INPUT RECORDS —
+---+

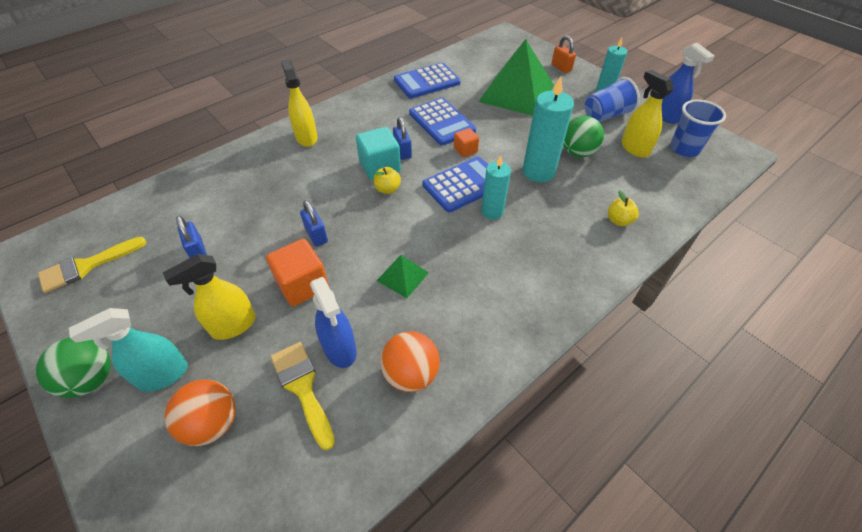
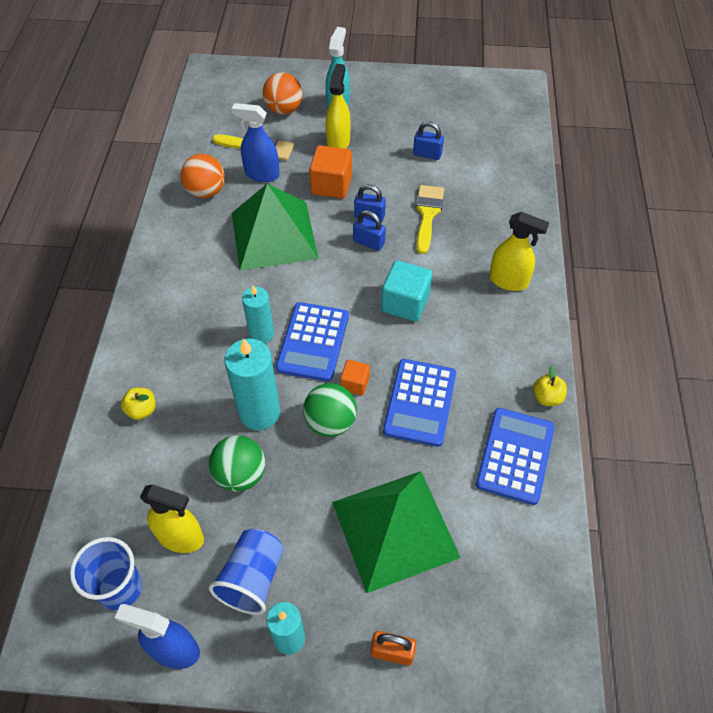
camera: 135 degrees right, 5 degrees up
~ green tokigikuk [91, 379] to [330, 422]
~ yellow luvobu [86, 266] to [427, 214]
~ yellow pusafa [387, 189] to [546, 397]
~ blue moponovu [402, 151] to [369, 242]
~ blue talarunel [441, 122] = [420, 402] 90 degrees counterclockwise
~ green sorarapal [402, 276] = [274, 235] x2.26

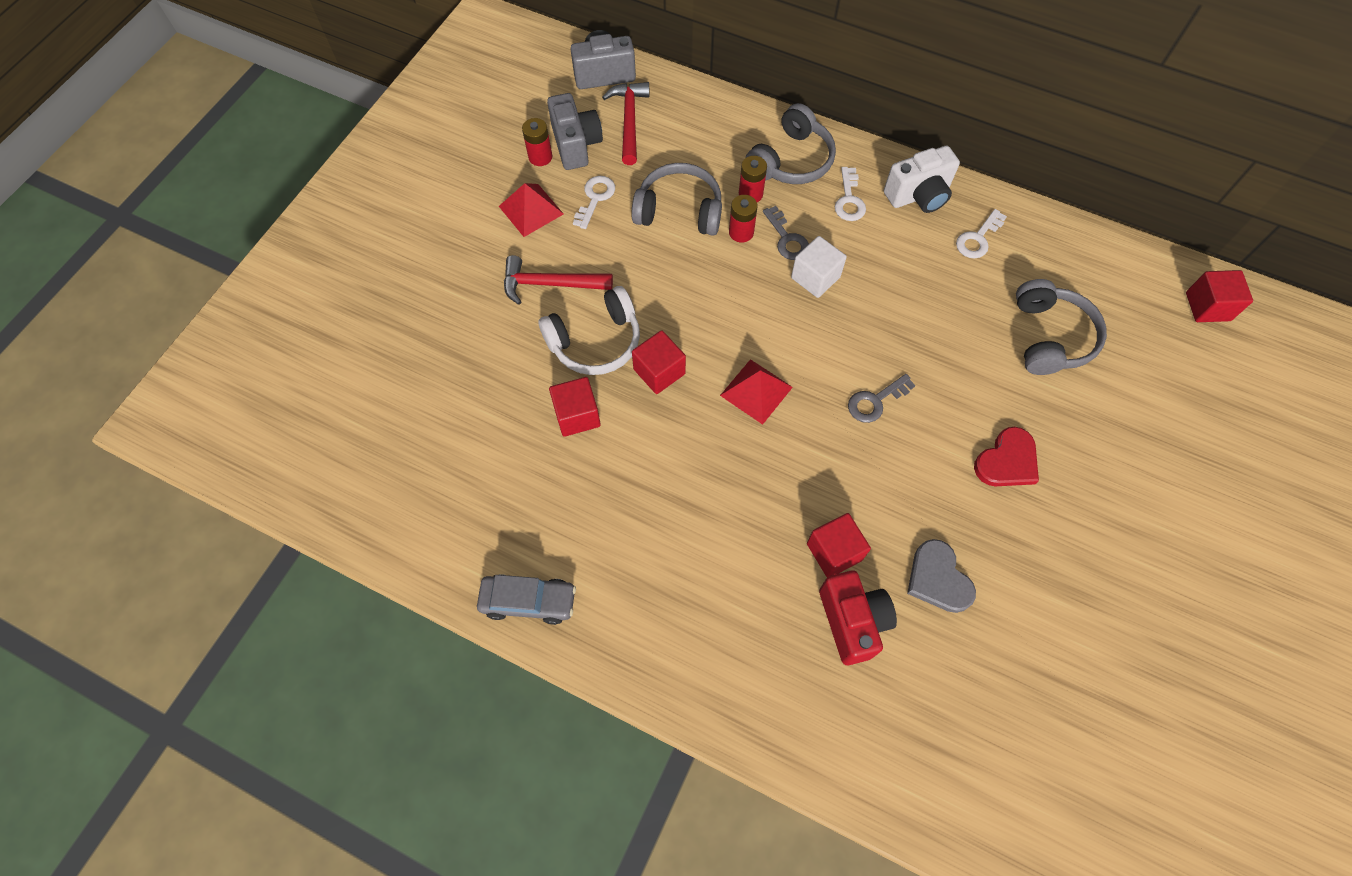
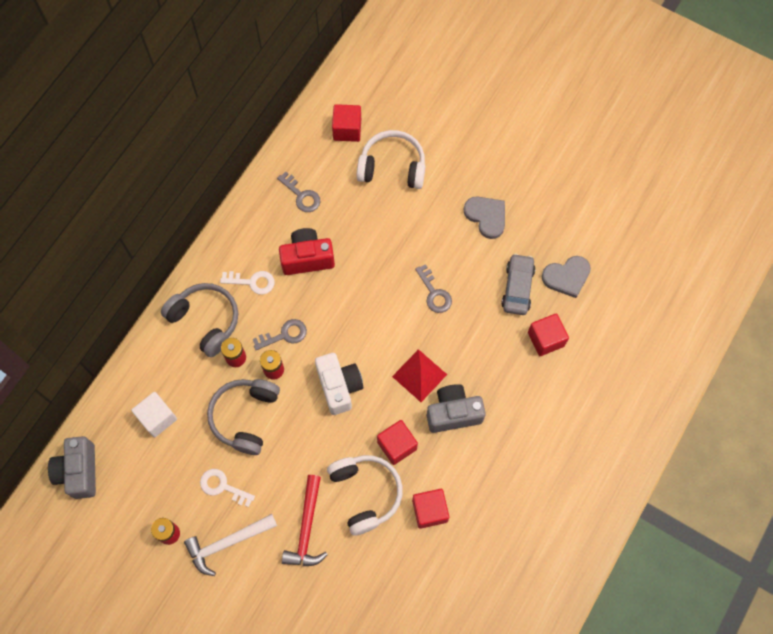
camera: 85 degrees left, 5 degrees up
- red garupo [629, 121]
~ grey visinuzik [528, 601] to [517, 288]
~ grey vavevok [576, 145] to [453, 413]
~ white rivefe [815, 277] to [157, 418]
~ red vavevok [852, 621] to [307, 258]
~ white vavevok [918, 196] to [339, 387]
~ red rivefe [1207, 306] to [347, 129]
~ red sorarapal [531, 210] to white garupo [227, 543]
~ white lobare [978, 238] to grey lobare [301, 195]
~ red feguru [1007, 461] to grey feguru [486, 216]
~ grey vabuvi [1050, 337] to white vabuvi [392, 167]

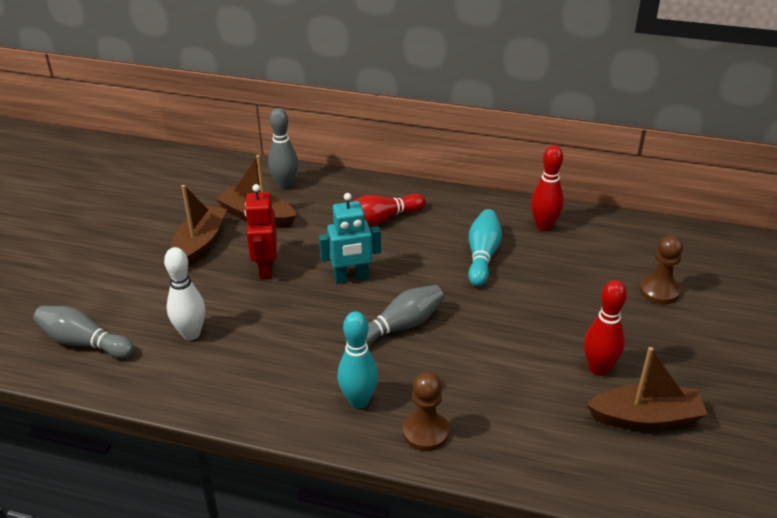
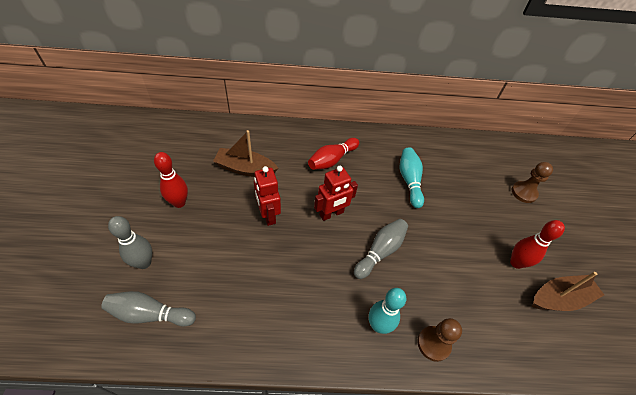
camera: 20 degrees left, 15 degrees up
- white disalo [191, 334]
- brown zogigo [200, 244]
~ grey disalo [285, 186] to [144, 263]
~ red disalo [544, 226] to [179, 203]
~ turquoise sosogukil [351, 278] to red sosogukil [331, 214]

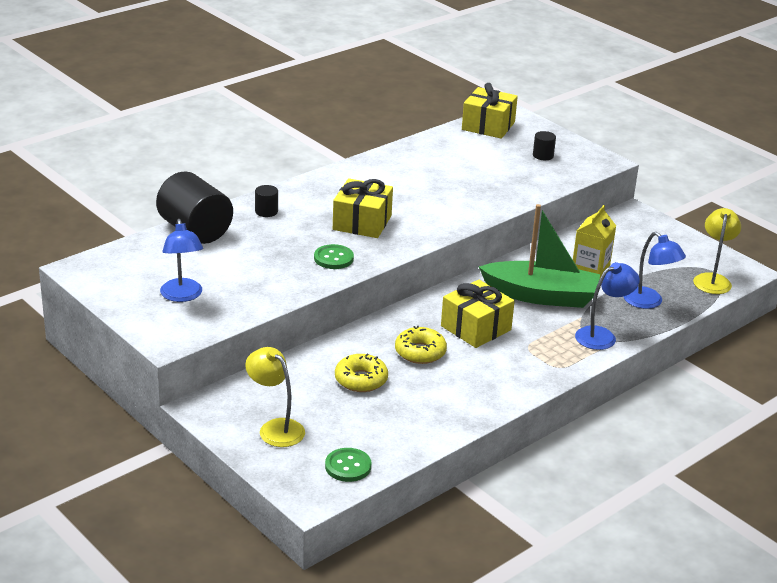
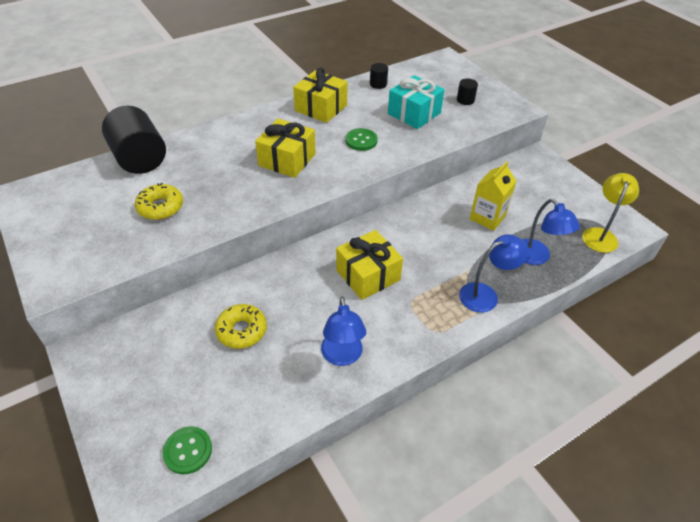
camera: 10 degrees right, 15 degrees up
- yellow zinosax [275, 428]
- green zogigo [541, 296]
+ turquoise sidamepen [414, 113]
~ blue zinosax [182, 296] to [342, 356]
~ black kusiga [266, 211] to [378, 84]
~ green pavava [333, 258] to [361, 141]
~ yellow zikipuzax [420, 352] to [160, 207]
~ yellow sidamepen [488, 126] to [321, 108]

+---+

DIRECTIONS FOR THIS TASK — Would you retype the lines above from the one with "to [369, 242]" down to the one with "90 degrees counterclockwise", word for word, both ends included and no other lines?

ANSWER AREA —
~ blue moponovu [402, 151] to [369, 242]
~ blue talarunel [441, 122] = [420, 402] 90 degrees counterclockwise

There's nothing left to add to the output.